Stored data ▸

----------------------------------------

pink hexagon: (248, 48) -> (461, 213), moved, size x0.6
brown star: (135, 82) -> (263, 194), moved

----------------------------------------

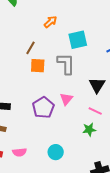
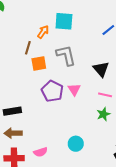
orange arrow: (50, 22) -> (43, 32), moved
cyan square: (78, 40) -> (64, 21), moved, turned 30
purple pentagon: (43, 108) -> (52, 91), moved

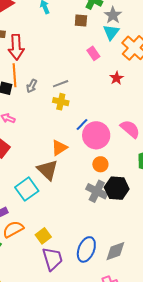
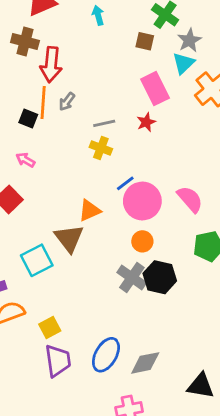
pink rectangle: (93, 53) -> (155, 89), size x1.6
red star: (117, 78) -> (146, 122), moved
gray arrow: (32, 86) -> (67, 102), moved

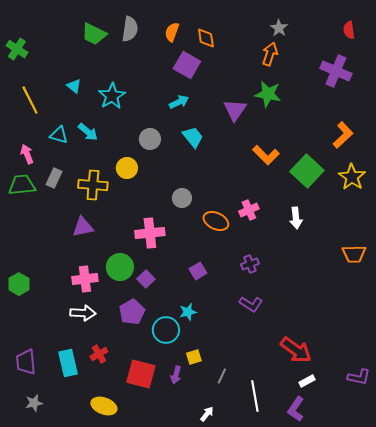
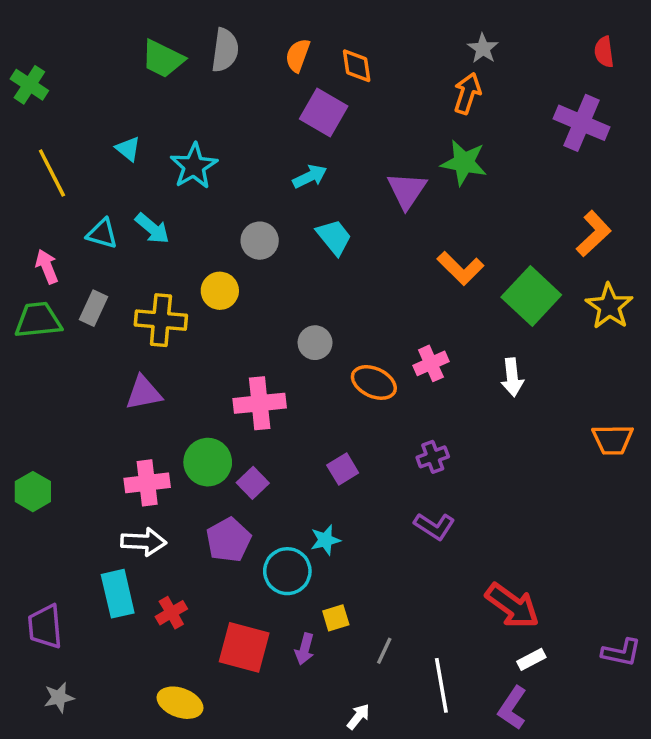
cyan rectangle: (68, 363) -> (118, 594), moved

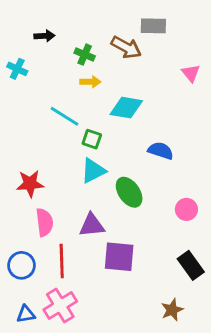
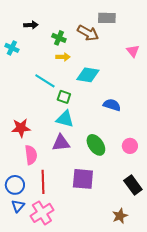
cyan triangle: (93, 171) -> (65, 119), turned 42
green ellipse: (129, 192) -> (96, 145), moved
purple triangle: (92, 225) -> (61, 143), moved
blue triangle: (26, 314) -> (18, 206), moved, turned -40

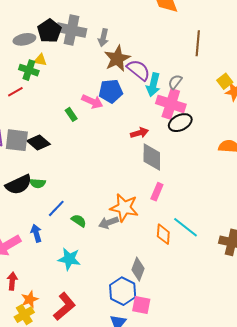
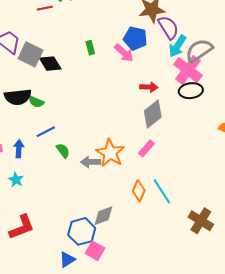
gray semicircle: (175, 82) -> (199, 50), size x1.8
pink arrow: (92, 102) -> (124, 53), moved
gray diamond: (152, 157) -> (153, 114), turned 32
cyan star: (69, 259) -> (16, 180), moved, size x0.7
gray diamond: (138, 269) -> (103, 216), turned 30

----------------------------------------

Problem ▸ The listing above holds a line with "cyan star: (69, 259)" and a line with "gray diamond: (138, 269)". Print the stretch from the first through the second, exactly and alone.

Response to this exercise ▸
cyan star: (69, 259) -> (16, 180), moved, size x0.7
gray diamond: (138, 269) -> (103, 216), turned 30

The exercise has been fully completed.